▸ Problem
Please make an exact copy of the lines from the one holding "op=recolor; was=jet-black bowl;" through the end of the data, both ends included, with no pictures.

(Scene images with change listings)
┄┄┄┄┄┄

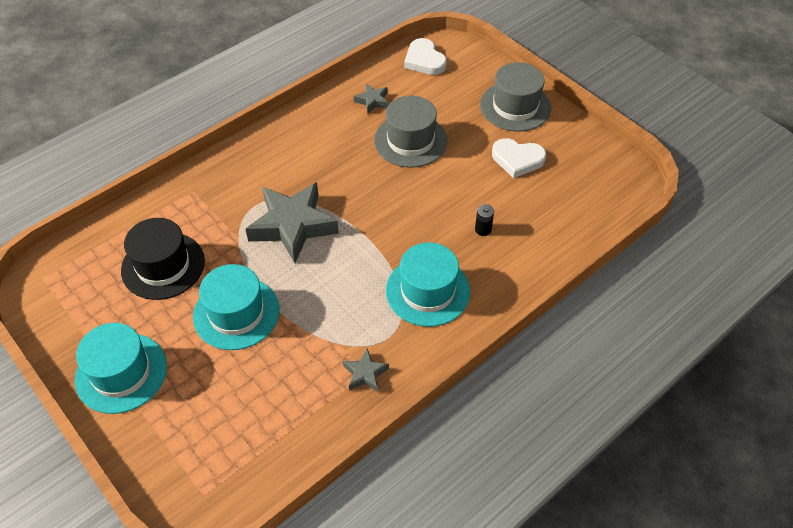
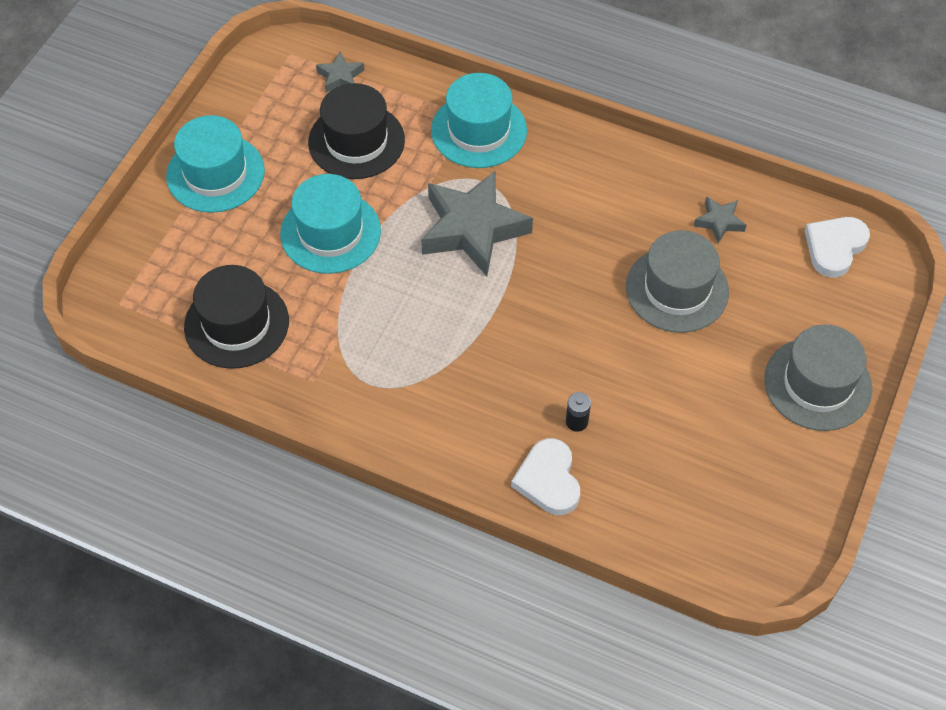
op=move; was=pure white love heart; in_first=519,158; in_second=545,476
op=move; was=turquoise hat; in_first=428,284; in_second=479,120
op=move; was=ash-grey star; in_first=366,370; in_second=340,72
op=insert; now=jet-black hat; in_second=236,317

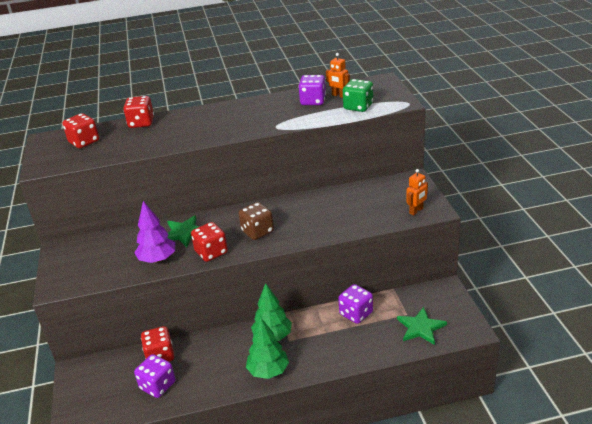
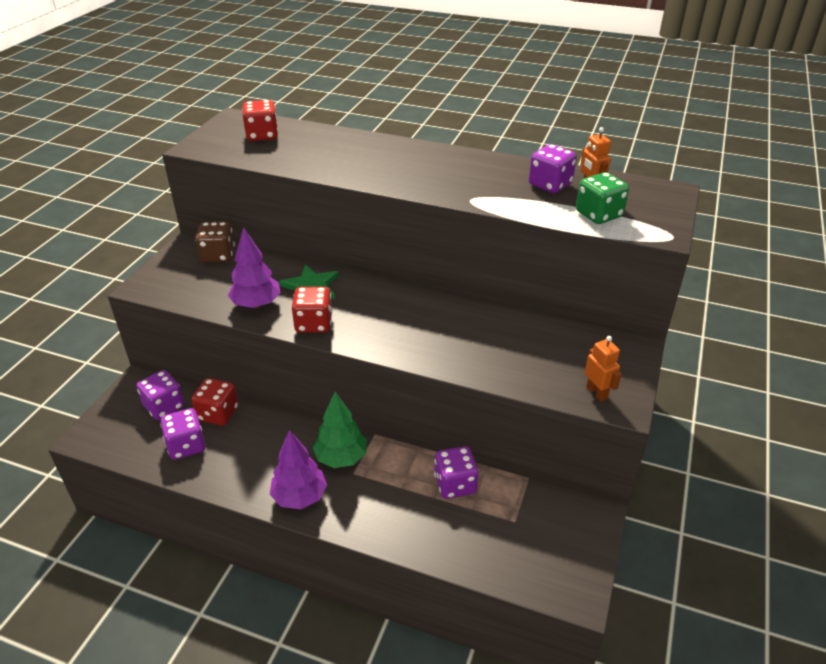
op=delete; was=scarlet game die; in_first=138,112
op=rotate; was=bright orange robot; in_first=417,192; in_second=603,369; clockwise=-105
op=move; was=brown game die; in_first=256,221; in_second=215,242
op=delete; was=green star; in_first=422,326
op=recolor; was=green tree; now=purple tree; in_first=267,348; in_second=298,469
op=insert; now=purple game die; in_second=160,395

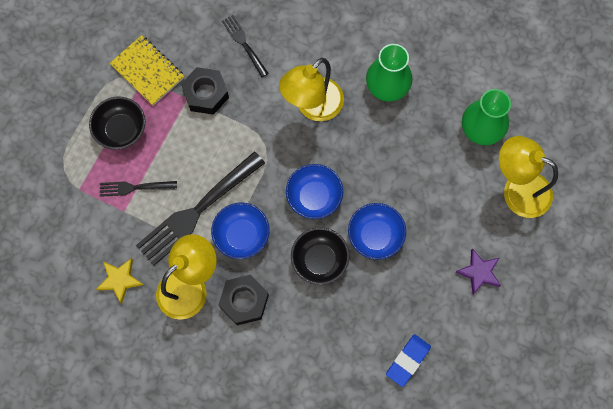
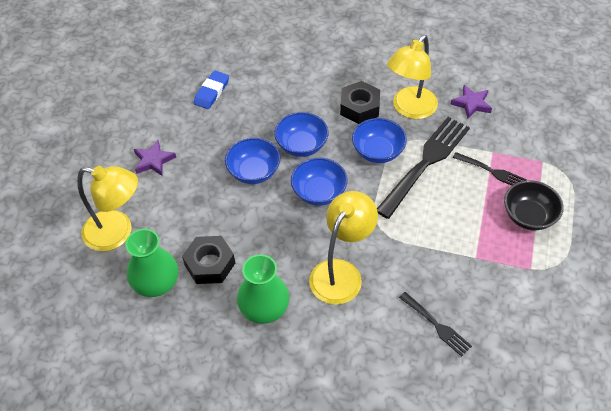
op=delete; was=bright yellow exercise book; in_first=147,70
op=move; was=jet-black hexagon nut; in_first=205,91; in_second=208,260
op=rotate; was=jet-black table fork; in_first=138,189; in_second=490,169; clockwise=45
op=recolor; was=jet-black bowl; now=cobalt bowl; in_first=320,256; in_second=301,134
op=recolor; was=bright yellow star; now=purple star; in_first=119,281; in_second=471,102

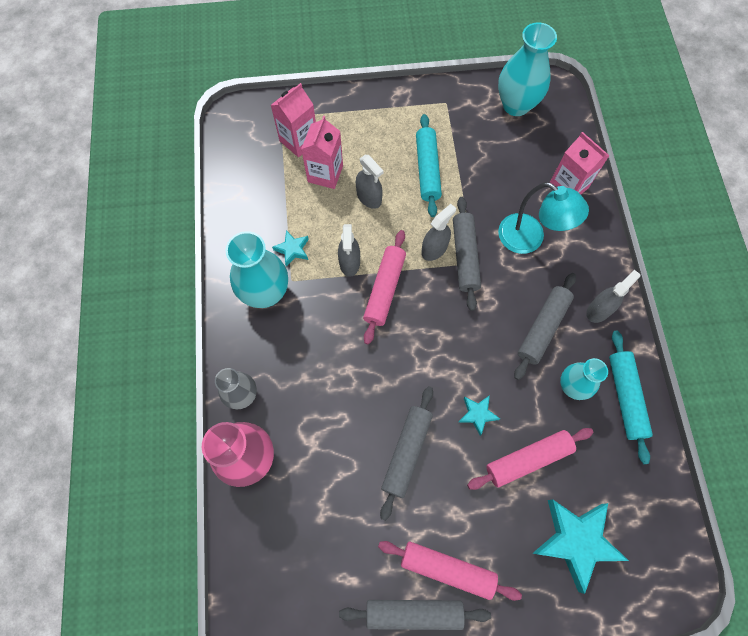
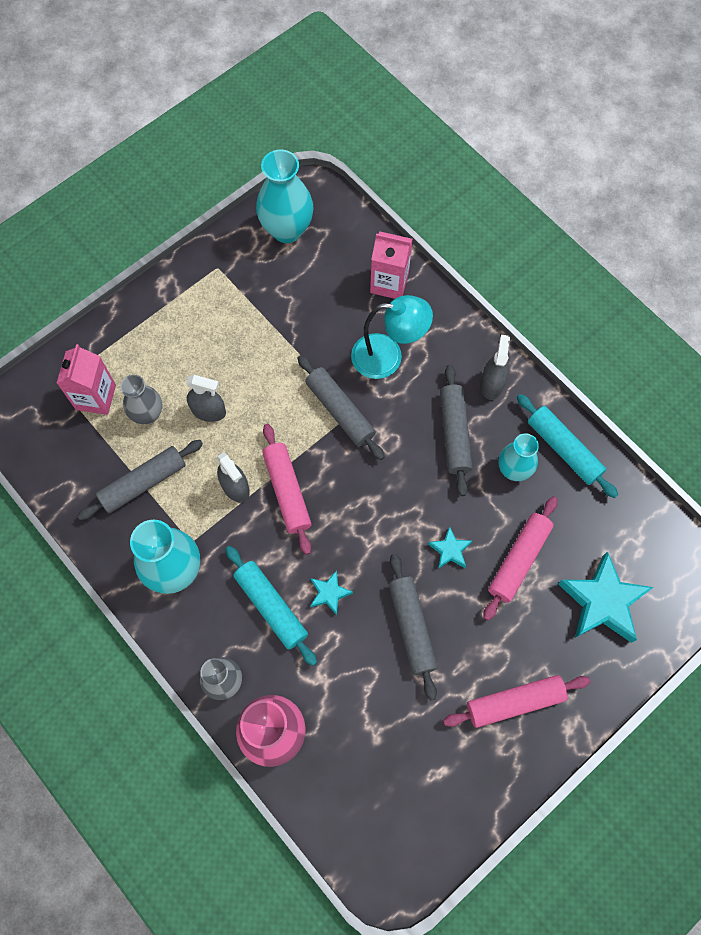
op=move; was=turquoise pastry roller; in_first=429,165; in_second=271,606
op=replace; was=rosy milk carton; now=ash-grey vase; in_first=322,152; in_second=141,399
op=delete; was=ash-grey spray cleaner; in_first=438,232
op=move; was=turquoise star; in_first=290,248; in_second=331,592
op=move; was=ash-grey pastry roller; in_first=415,615; in_second=140,480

┄┄┄┄┄┄

▸ Task response
op=recolor; was=jet-black bowl; now=cobalt bowl; in_first=320,256; in_second=301,134
op=recolor; was=bright yellow star; now=purple star; in_first=119,281; in_second=471,102

op=move; was=turquoise pastry roller; in_first=429,165; in_second=271,606
op=replace; was=rosy milk carton; now=ash-grey vase; in_first=322,152; in_second=141,399
op=delete; was=ash-grey spray cleaner; in_first=438,232
op=move; was=turquoise star; in_first=290,248; in_second=331,592
op=move; was=ash-grey pastry roller; in_first=415,615; in_second=140,480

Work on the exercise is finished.